What this task involves - Each line from the one containing "(251, 168) = (217, 294): pink" through the last line of the records is to be repeated exactly, with all pictures left out.

....................

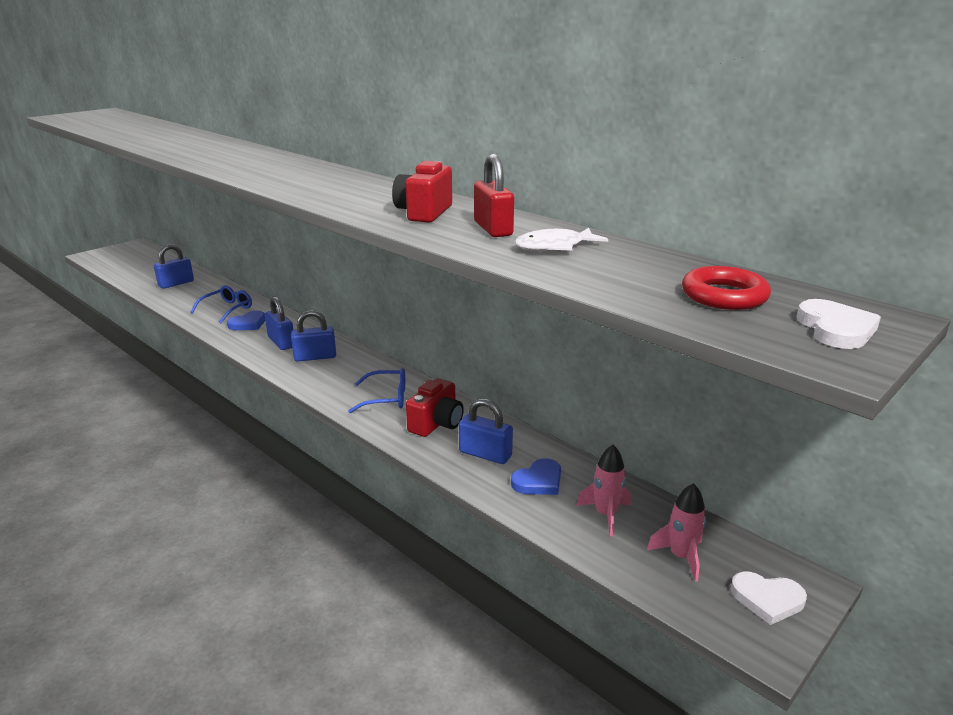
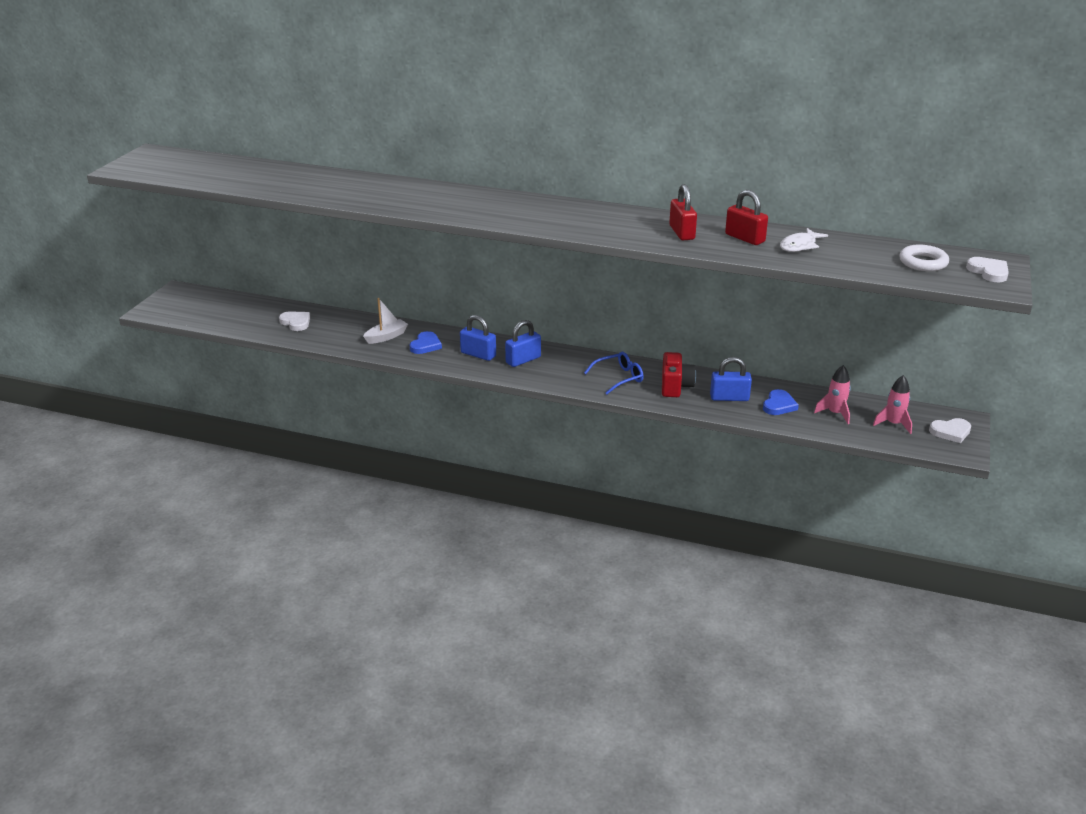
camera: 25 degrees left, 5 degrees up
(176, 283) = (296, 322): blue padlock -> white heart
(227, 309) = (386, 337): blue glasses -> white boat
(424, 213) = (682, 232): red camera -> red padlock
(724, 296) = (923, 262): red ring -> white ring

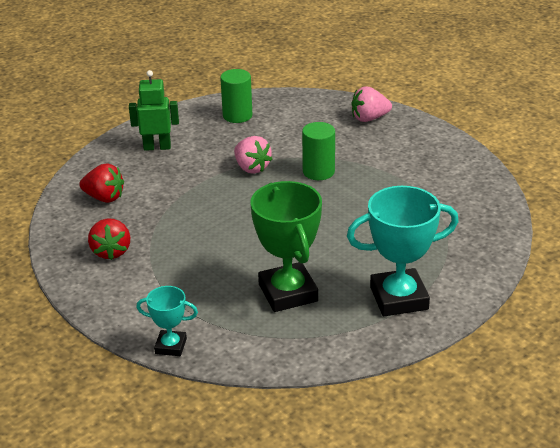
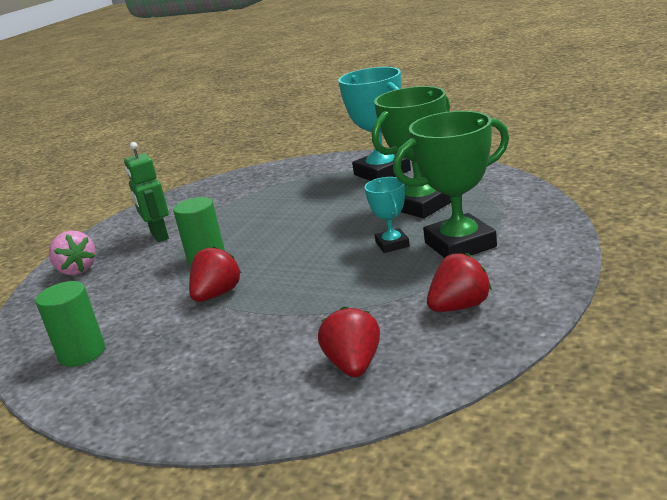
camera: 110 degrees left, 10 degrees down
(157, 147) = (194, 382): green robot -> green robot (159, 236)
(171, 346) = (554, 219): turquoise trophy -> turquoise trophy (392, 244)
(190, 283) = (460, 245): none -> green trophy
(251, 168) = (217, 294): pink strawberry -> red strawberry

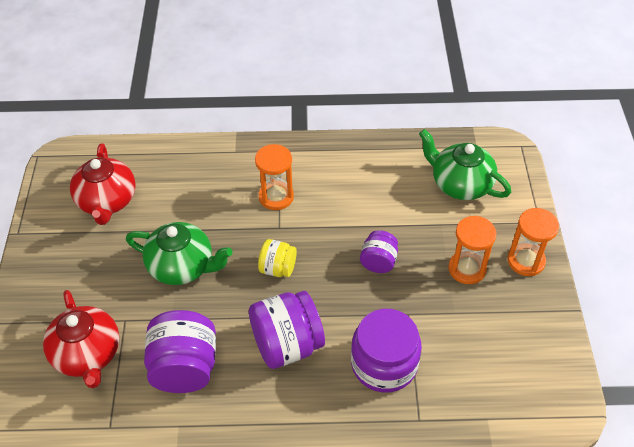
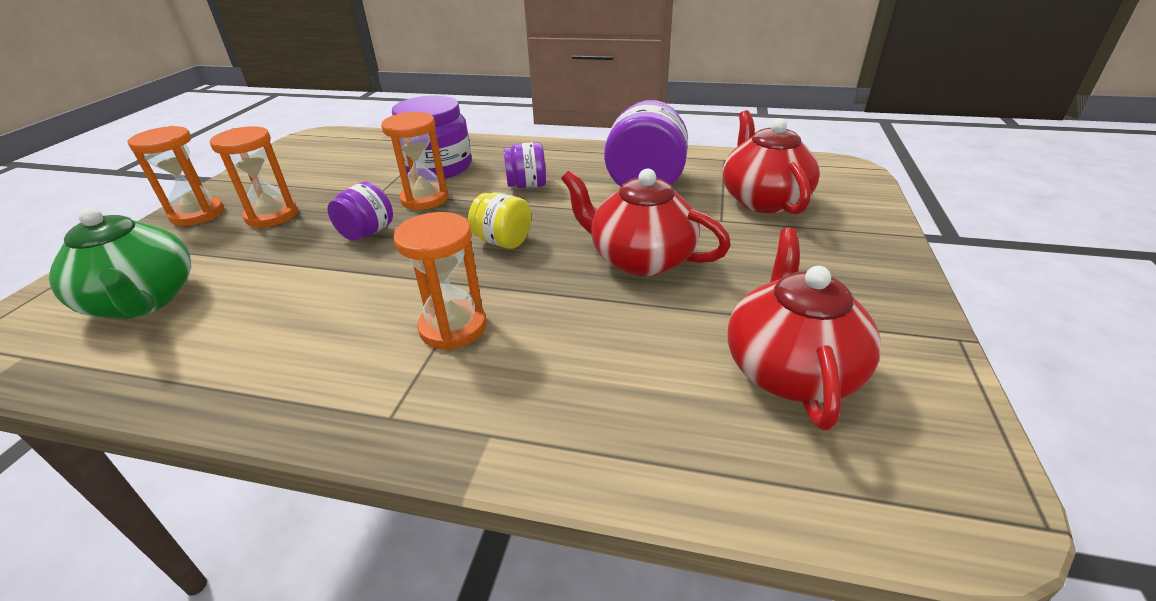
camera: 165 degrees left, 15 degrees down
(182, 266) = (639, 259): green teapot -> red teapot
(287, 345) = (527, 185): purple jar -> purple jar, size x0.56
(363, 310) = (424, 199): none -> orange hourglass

....................

The completed task -
(251, 168) = (217, 294): pink strawberry -> red strawberry

camera: 165 degrees left, 15 degrees down
(182, 266) = (639, 259): green teapot -> red teapot
(287, 345) = (527, 185): purple jar -> purple jar, size x0.56
(363, 310) = (424, 199): none -> orange hourglass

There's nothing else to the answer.